[Object change listings]
"""

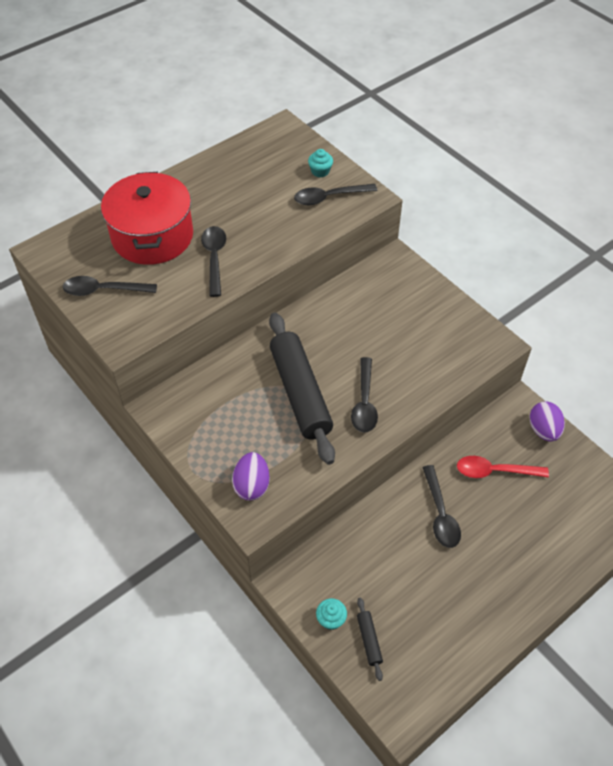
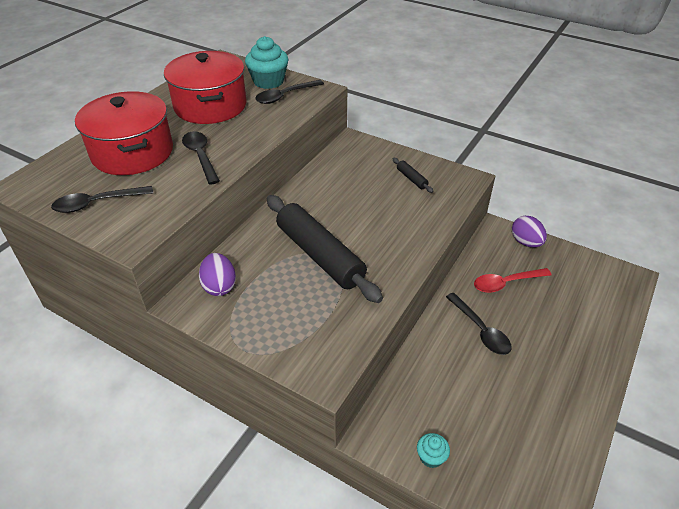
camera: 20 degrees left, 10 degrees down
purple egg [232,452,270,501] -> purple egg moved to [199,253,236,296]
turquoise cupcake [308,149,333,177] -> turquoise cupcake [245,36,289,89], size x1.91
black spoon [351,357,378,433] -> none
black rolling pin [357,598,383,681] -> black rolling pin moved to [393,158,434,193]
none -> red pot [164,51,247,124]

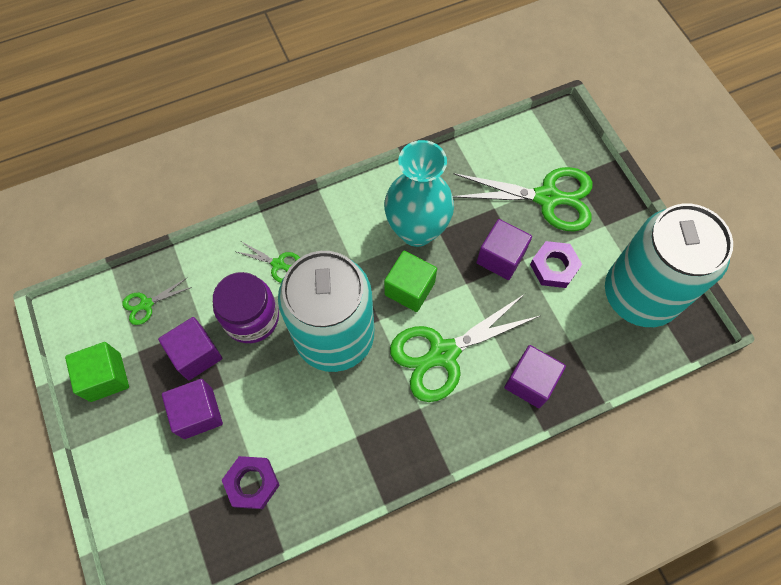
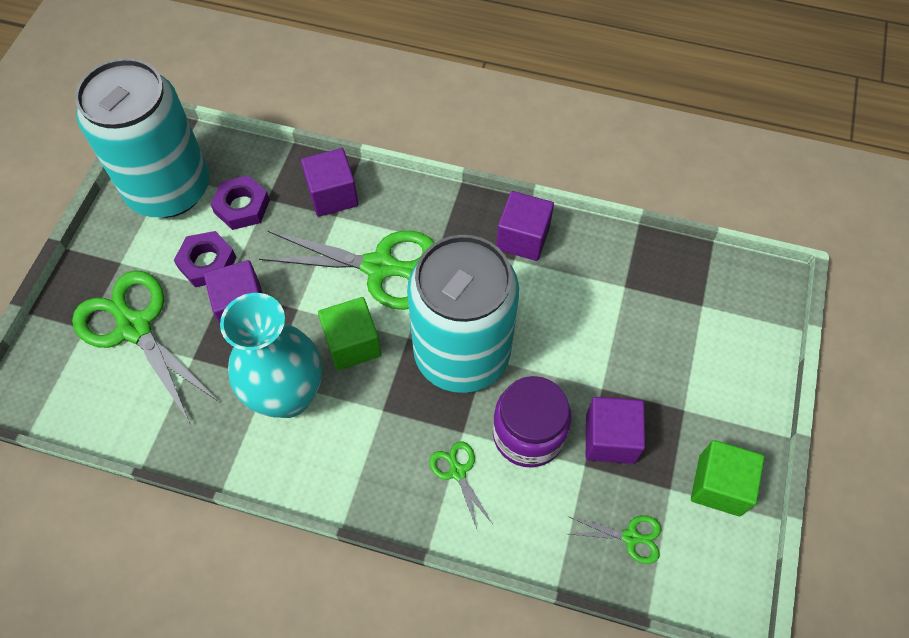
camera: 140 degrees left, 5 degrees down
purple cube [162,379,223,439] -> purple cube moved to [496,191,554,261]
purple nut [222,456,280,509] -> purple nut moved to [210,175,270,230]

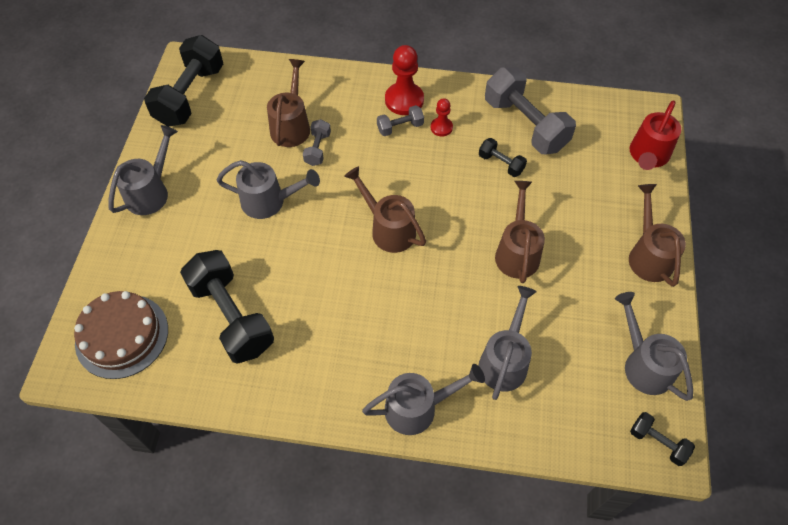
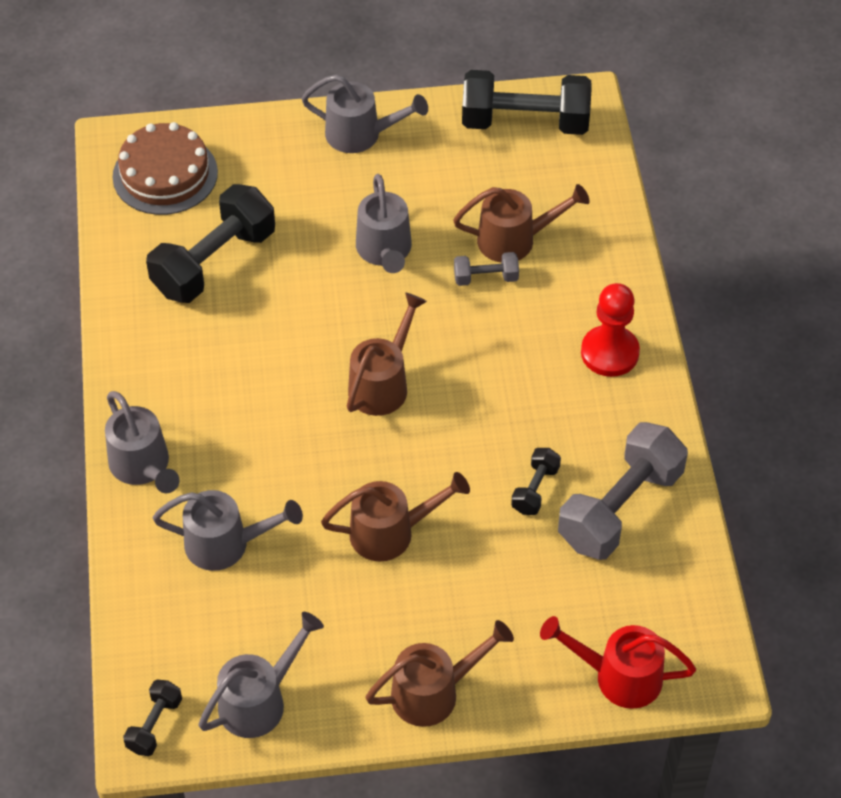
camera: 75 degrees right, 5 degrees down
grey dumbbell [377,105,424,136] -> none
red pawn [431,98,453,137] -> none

"""
"""

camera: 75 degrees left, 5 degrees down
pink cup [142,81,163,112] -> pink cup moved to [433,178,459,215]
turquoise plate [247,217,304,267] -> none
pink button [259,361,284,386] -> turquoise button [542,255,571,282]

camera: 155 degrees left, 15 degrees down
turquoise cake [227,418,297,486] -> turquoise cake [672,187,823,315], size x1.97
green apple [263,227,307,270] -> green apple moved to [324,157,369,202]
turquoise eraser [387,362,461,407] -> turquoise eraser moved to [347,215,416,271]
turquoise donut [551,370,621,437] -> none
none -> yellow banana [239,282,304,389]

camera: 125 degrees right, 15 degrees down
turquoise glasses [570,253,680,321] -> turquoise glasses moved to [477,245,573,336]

"""

Problem description:
Using the records above, return word for word the lines that begin at the one containing "none -> red pot [164,51,247,124]" and end at the one containing "grey dumbbell [377,105,424,136] -> none", both of them included and no pictures.

Output of the exercise:
none -> red pot [164,51,247,124]

camera: 140 degrees left, 5 degrees down
purple cube [162,379,223,439] -> purple cube moved to [496,191,554,261]
purple nut [222,456,280,509] -> purple nut moved to [210,175,270,230]

camera: 75 degrees right, 5 degrees down
grey dumbbell [377,105,424,136] -> none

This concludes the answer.